**EXTRACTED DATA**:
----

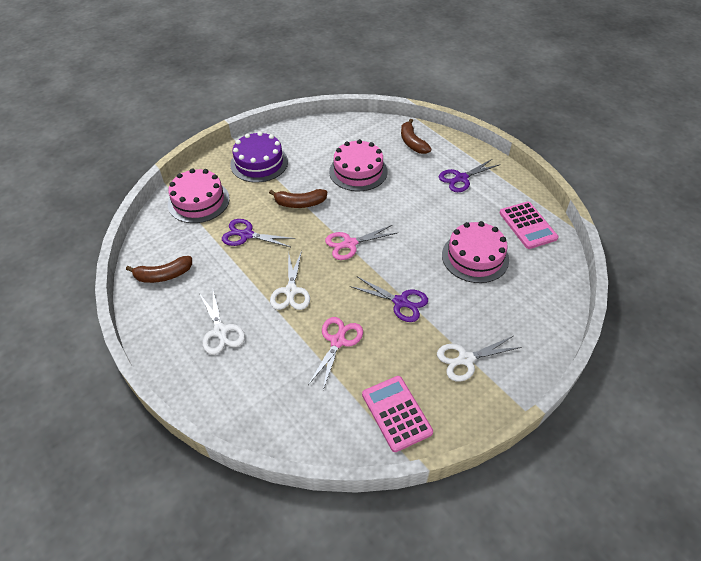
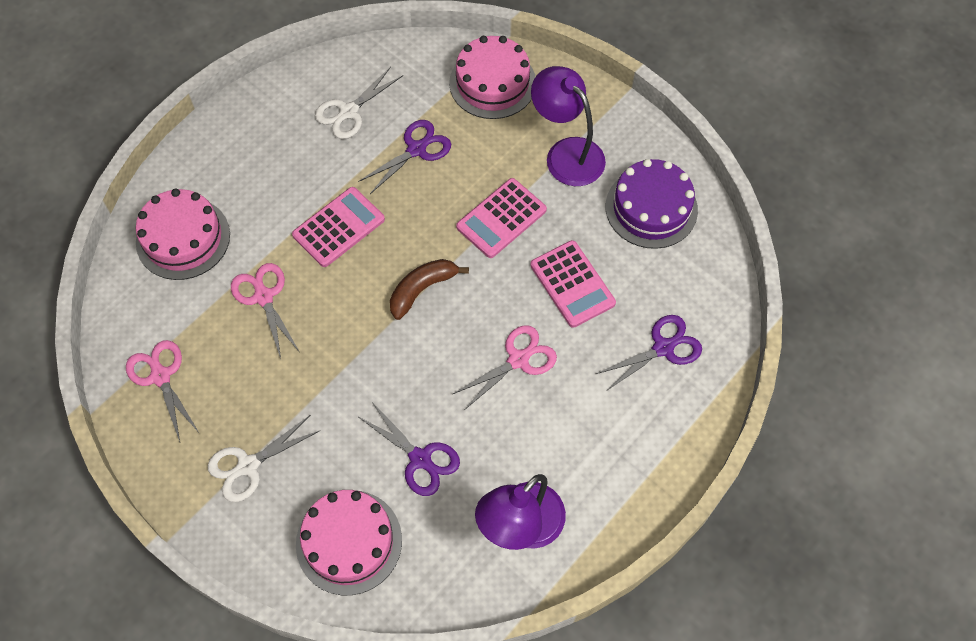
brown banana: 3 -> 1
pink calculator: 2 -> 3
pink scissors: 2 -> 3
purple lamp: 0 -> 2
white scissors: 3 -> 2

----

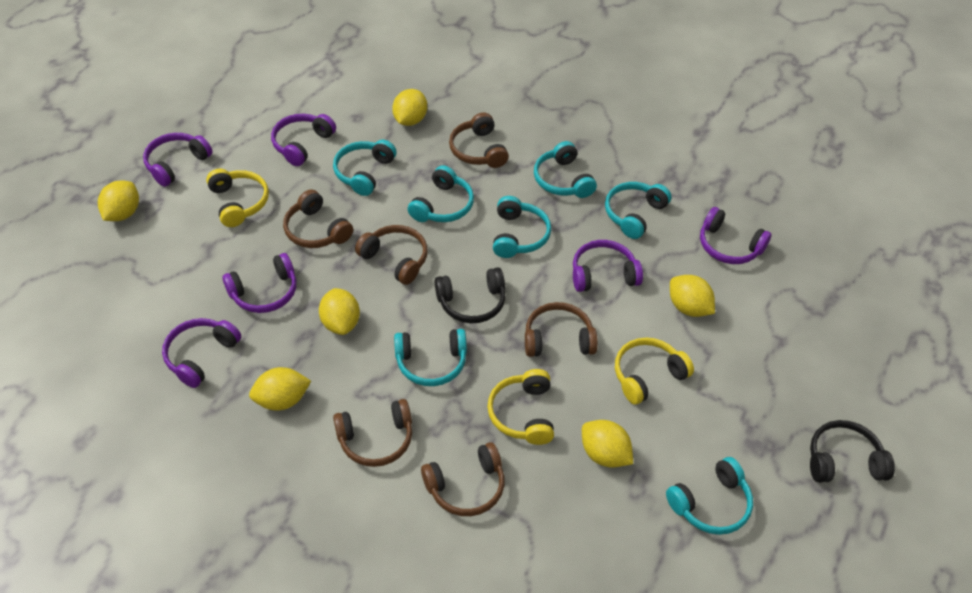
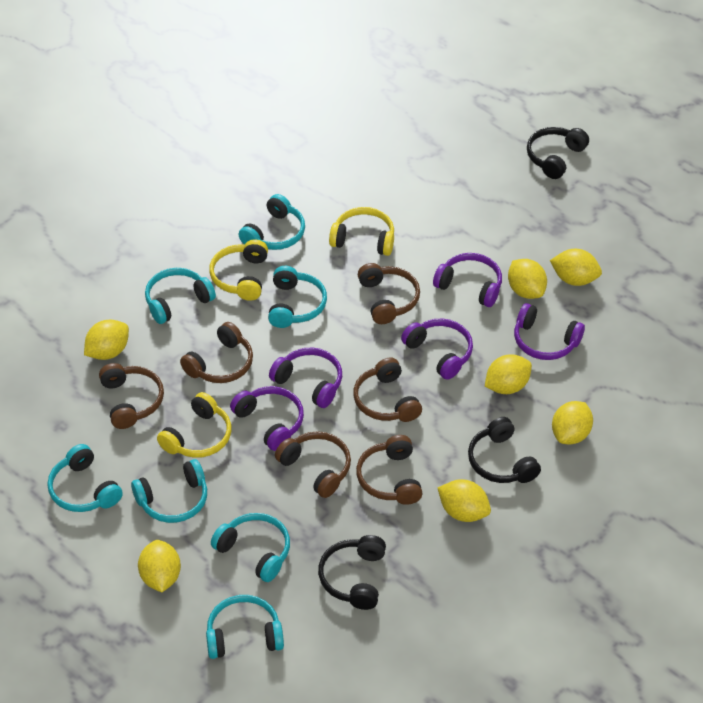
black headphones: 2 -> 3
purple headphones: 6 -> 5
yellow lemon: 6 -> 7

----

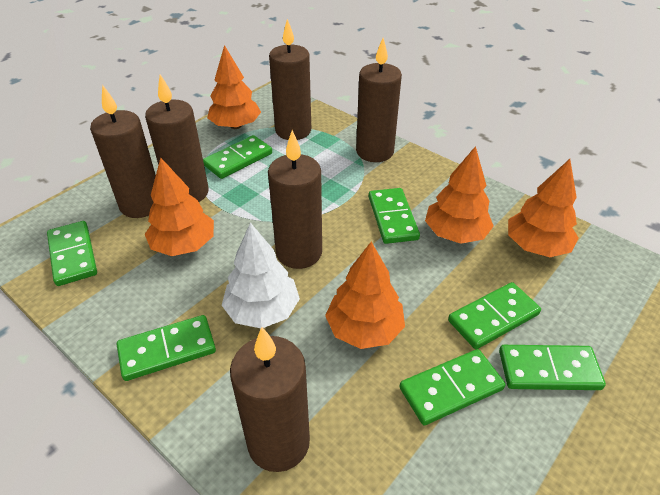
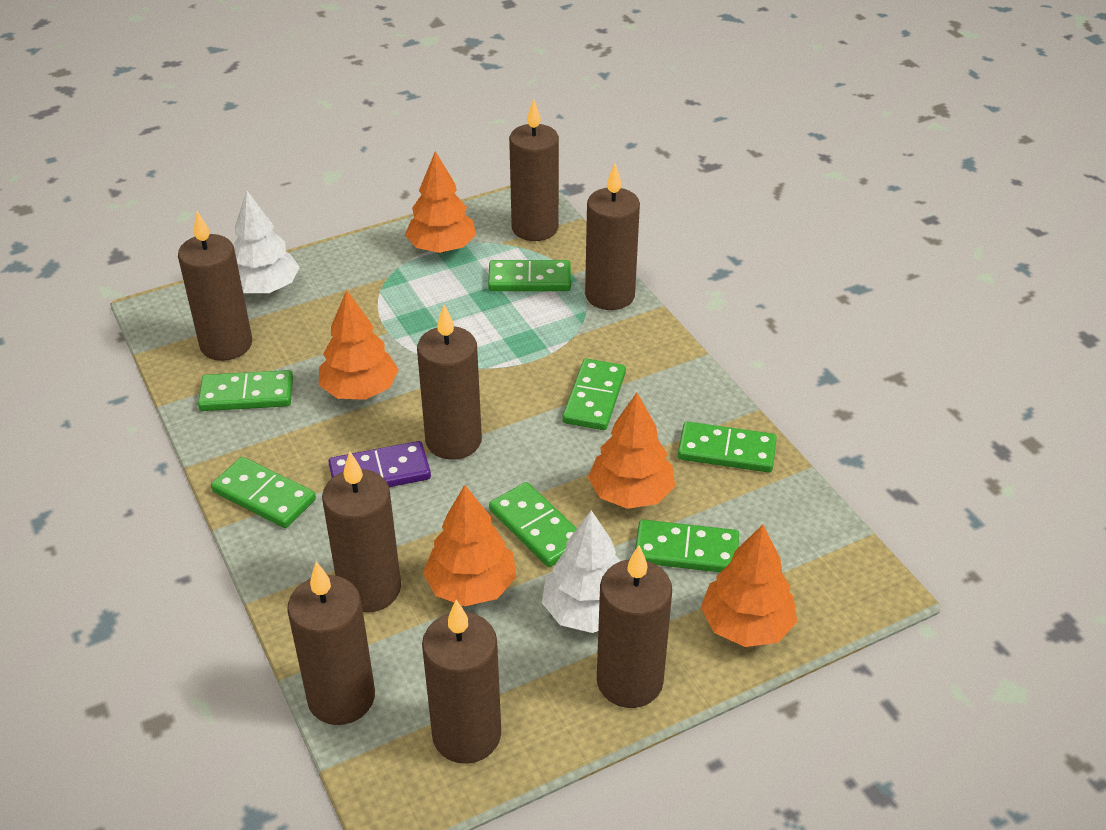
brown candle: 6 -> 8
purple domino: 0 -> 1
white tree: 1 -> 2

----

**PROBLEM DETAILS**: Would you output, from the records above, exactly the run of lines that starts at the line containing "brown banana: 3 -> 1" and ends at the line containing "white scissors: 3 -> 2", and only that run?

**PROBLEM SOLUTION**:
brown banana: 3 -> 1
pink calculator: 2 -> 3
pink scissors: 2 -> 3
purple lamp: 0 -> 2
white scissors: 3 -> 2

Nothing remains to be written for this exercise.